START Data records

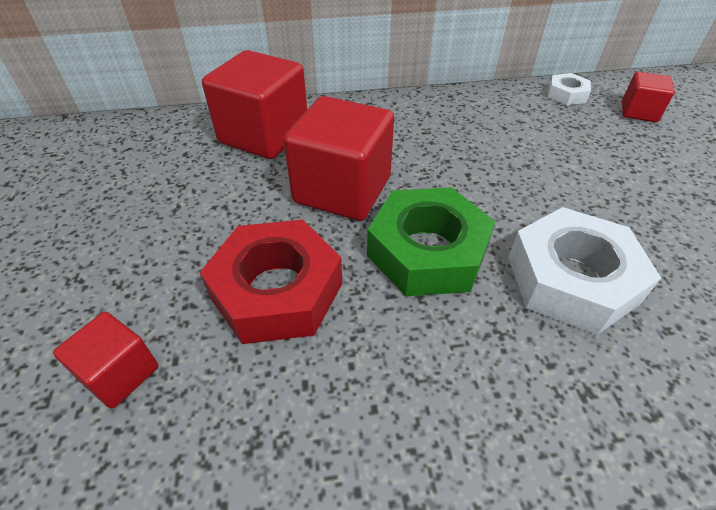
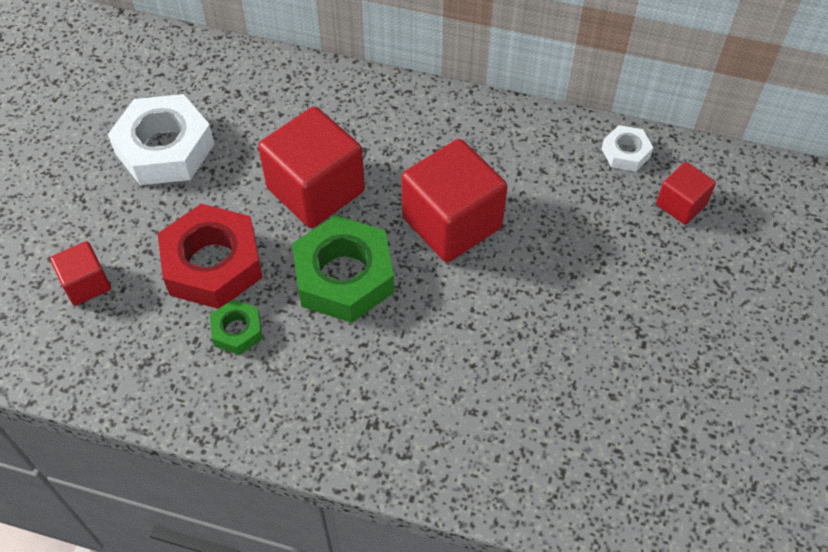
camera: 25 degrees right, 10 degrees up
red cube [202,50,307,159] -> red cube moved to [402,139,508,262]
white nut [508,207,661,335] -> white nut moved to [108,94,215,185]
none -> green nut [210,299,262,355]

END Data records
START Data records

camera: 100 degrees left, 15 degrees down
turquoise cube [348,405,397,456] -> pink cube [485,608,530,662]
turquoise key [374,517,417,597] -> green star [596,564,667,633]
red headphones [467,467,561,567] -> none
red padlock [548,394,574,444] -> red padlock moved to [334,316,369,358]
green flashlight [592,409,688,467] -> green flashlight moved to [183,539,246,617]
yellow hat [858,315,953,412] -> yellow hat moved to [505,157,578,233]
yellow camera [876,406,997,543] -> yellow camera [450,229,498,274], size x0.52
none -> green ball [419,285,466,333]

END Data records

Of all the entries above, output exactly the lines between the one holding "camera: 25 degrees right, 10 degrees up" and the one holding "none -> green nut [210,299,262,355]", inclusive.

camera: 25 degrees right, 10 degrees up
red cube [202,50,307,159] -> red cube moved to [402,139,508,262]
white nut [508,207,661,335] -> white nut moved to [108,94,215,185]
none -> green nut [210,299,262,355]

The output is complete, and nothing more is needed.